Given records below:
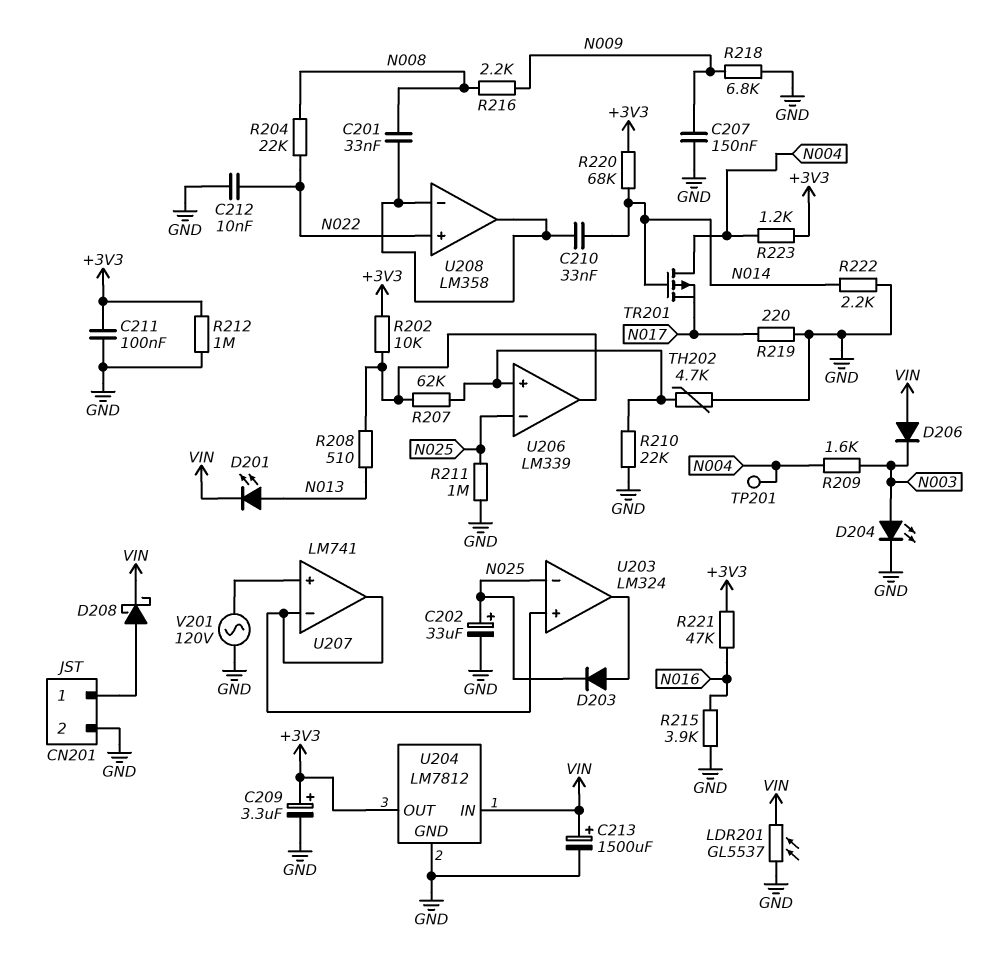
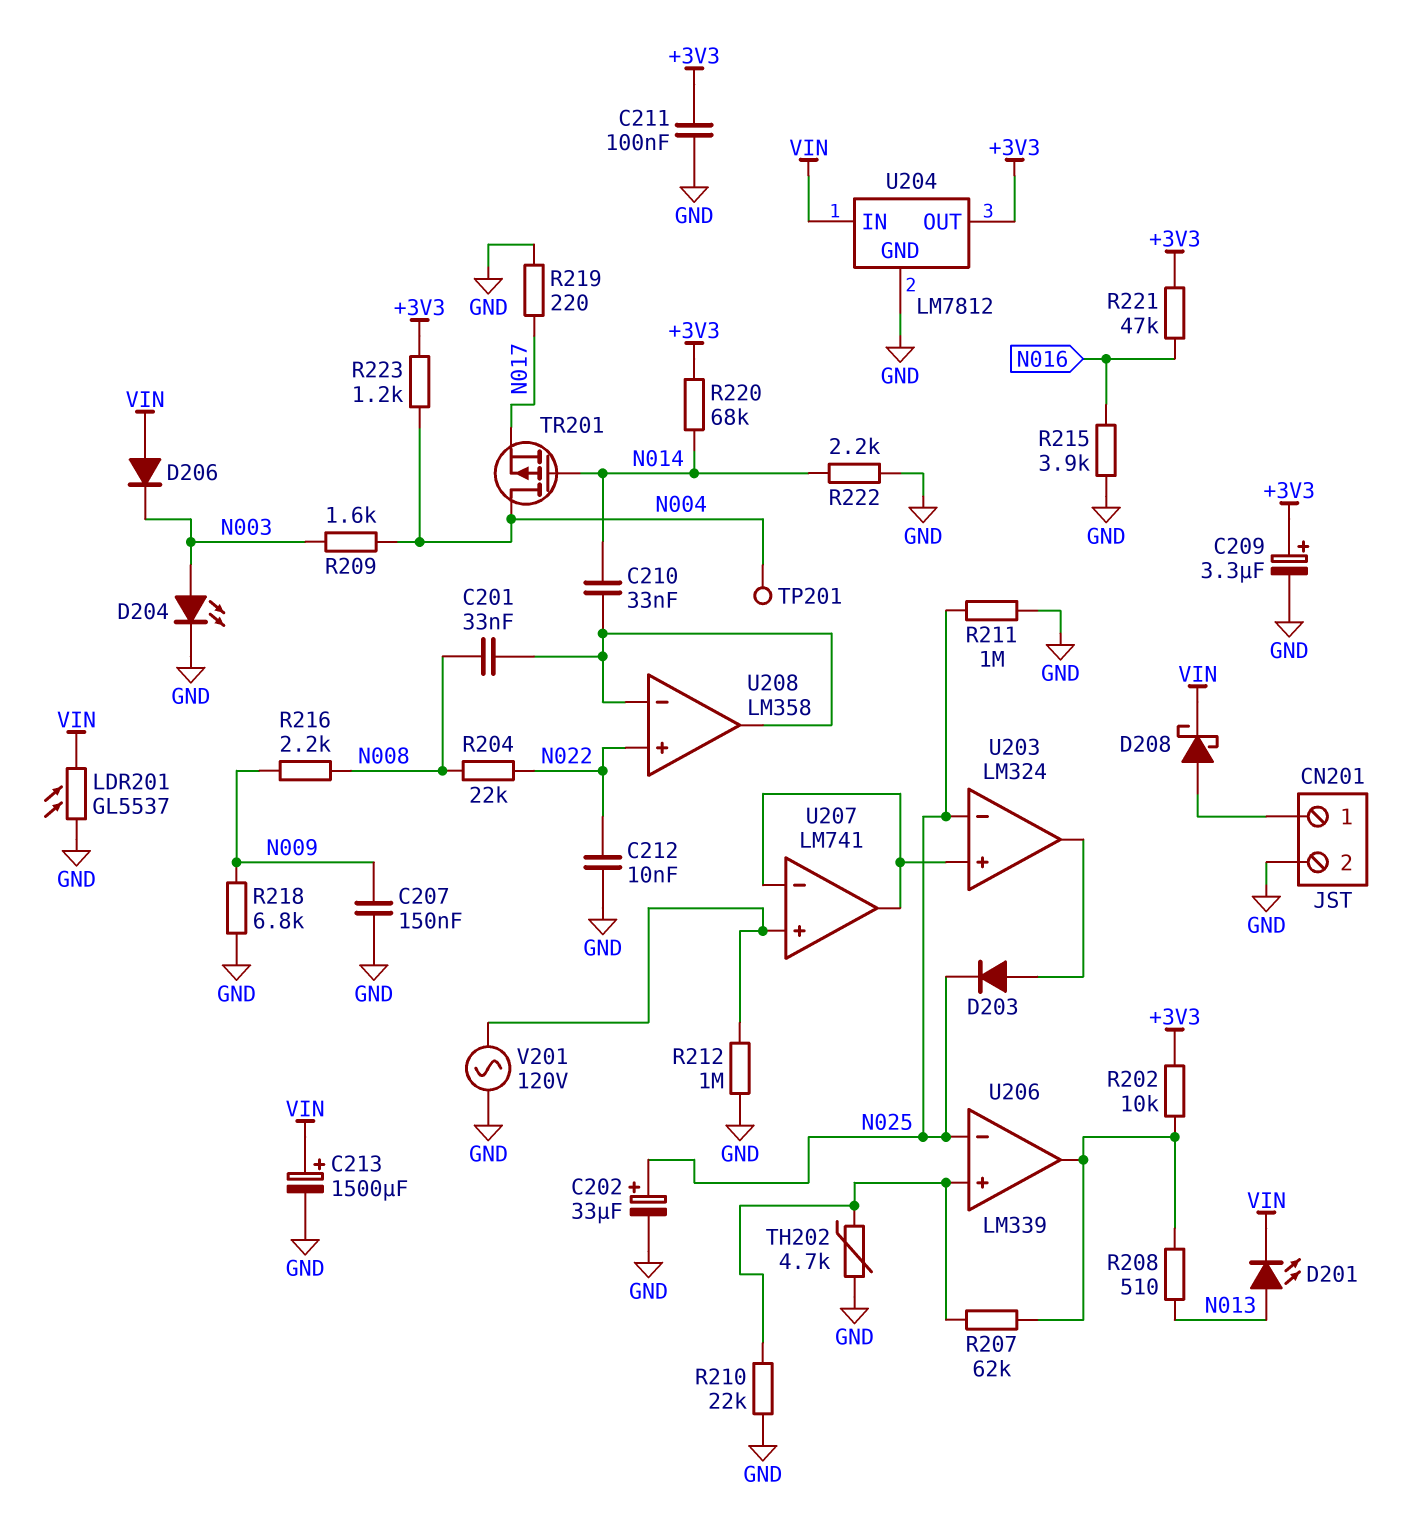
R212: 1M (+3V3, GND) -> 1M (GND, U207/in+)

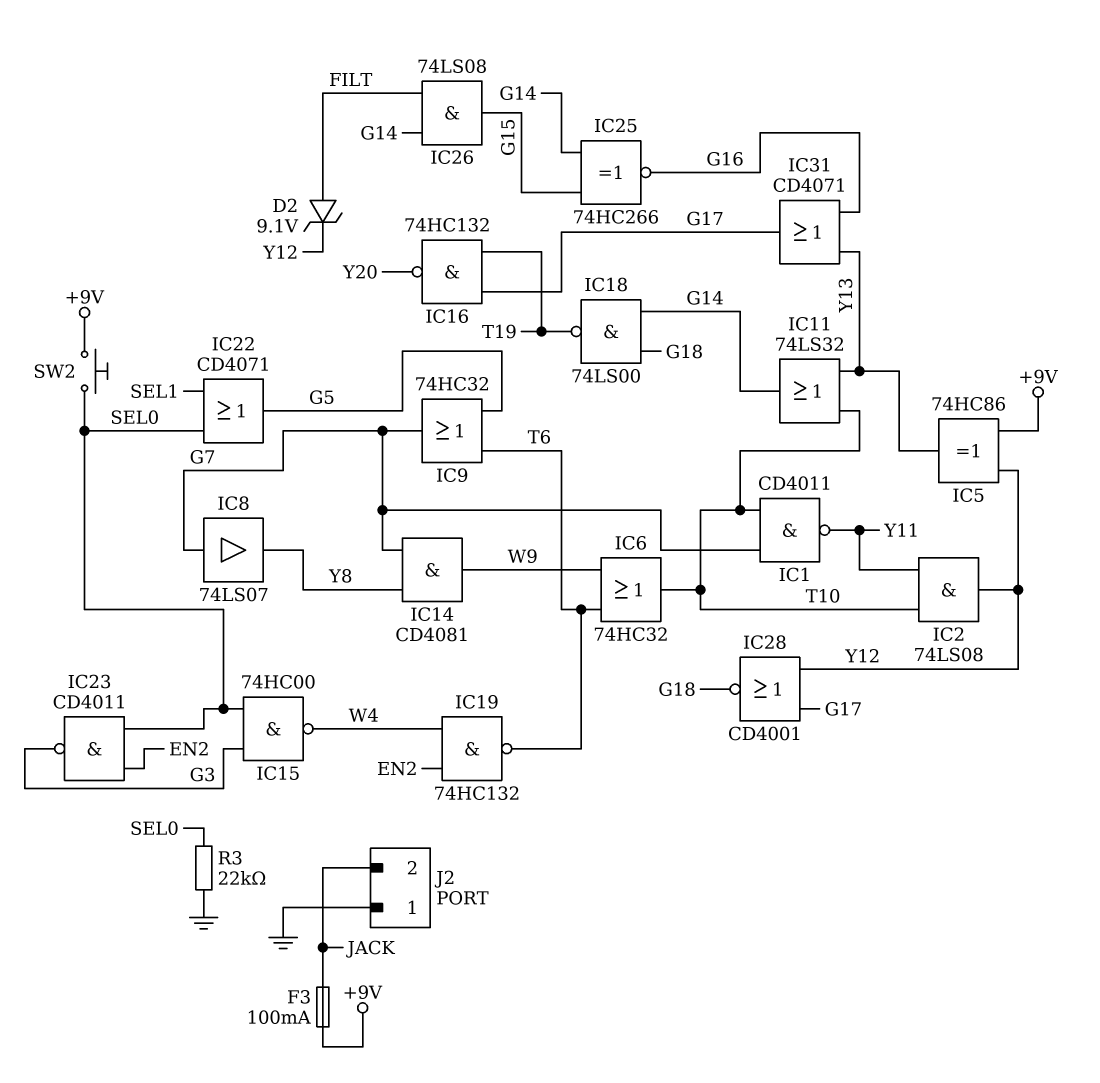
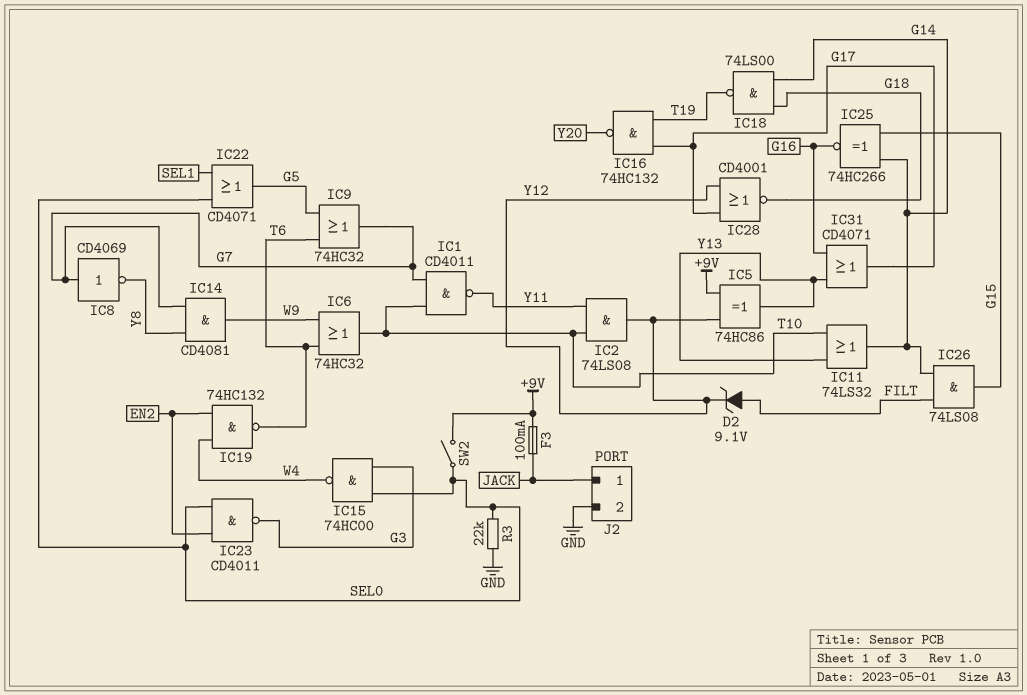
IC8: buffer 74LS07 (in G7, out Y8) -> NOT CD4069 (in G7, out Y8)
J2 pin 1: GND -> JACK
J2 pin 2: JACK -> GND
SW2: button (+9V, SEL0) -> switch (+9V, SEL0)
End of Given records.
→ Exercise requirements:
Output the entries above verbatim. Omit the images.

→ Answer for this exercise:
R212: 1M (+3V3, GND) -> 1M (GND, U207/in+)

IC8: buffer 74LS07 (in G7, out Y8) -> NOT CD4069 (in G7, out Y8)
J2 pin 1: GND -> JACK
J2 pin 2: JACK -> GND
SW2: button (+9V, SEL0) -> switch (+9V, SEL0)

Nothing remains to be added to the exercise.